Look through the data below for the line with "pink heart: 0 -> 1" and the line with "red rocket: 3 -> 7", then output those two and all lines in between, exactly as written.

DATA FOR THIS TASK >>

************

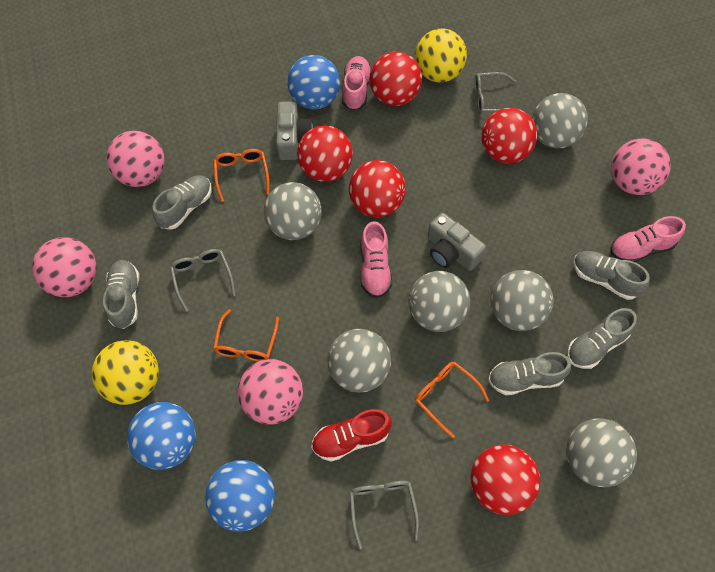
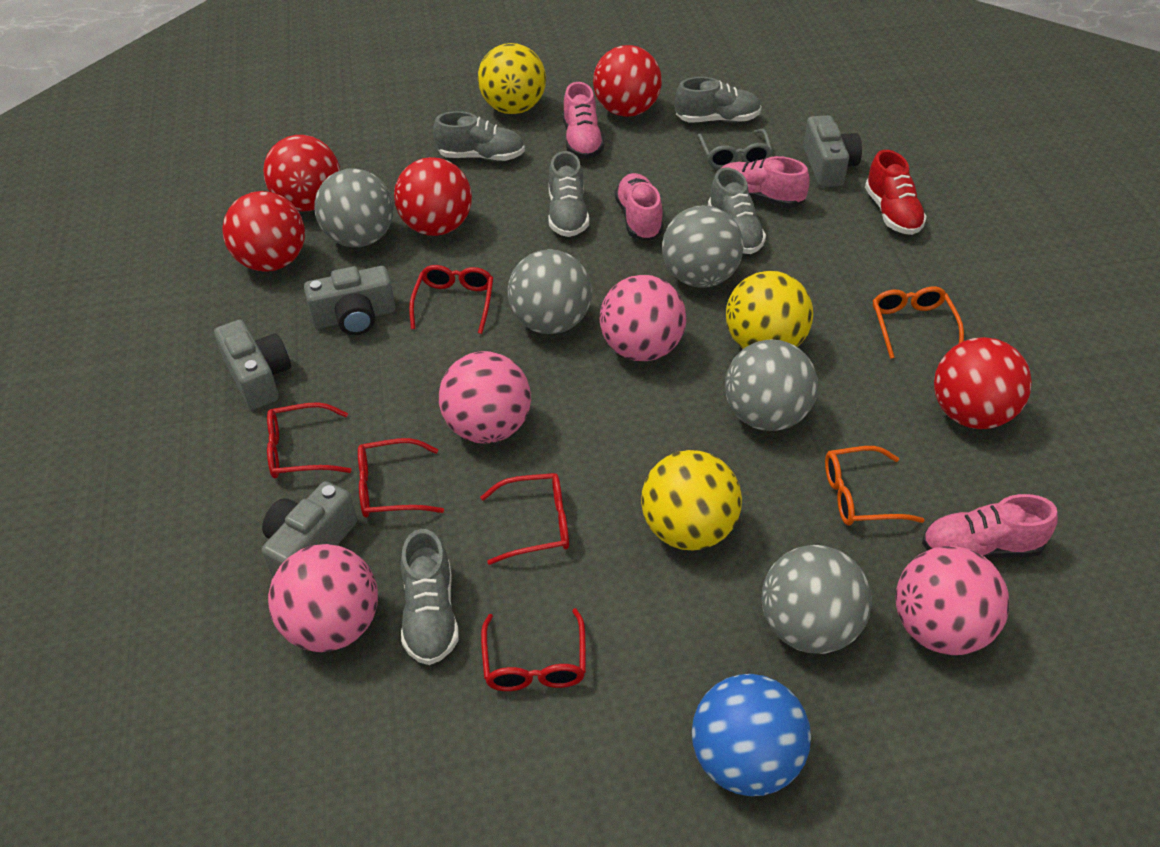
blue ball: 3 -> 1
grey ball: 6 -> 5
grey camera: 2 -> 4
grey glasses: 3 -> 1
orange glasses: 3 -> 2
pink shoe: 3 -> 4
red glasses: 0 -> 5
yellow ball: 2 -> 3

************

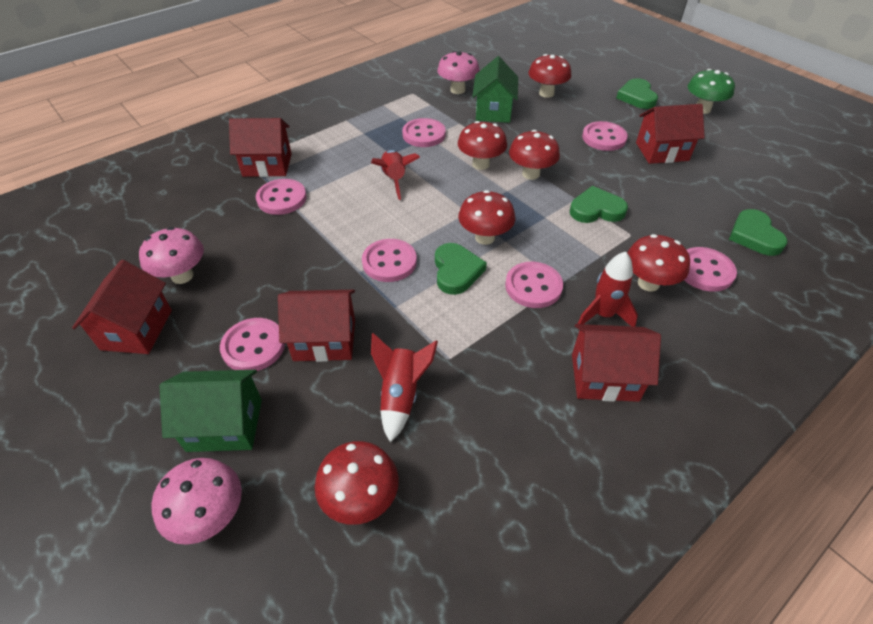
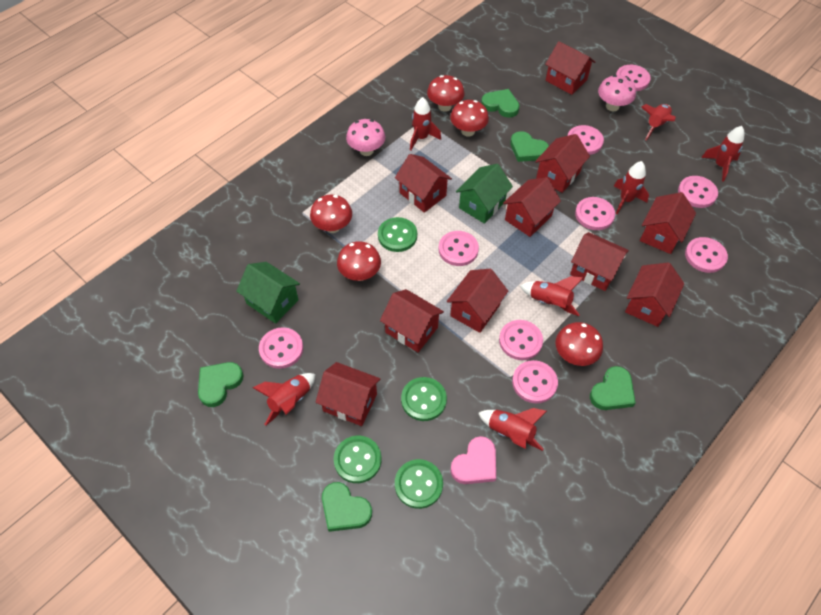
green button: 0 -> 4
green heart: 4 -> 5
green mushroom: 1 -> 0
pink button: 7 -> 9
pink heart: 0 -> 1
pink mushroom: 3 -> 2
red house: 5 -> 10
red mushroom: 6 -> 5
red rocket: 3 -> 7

************

SOLVED EXERCISE >>
pink heart: 0 -> 1
pink mushroom: 3 -> 2
red house: 5 -> 10
red mushroom: 6 -> 5
red rocket: 3 -> 7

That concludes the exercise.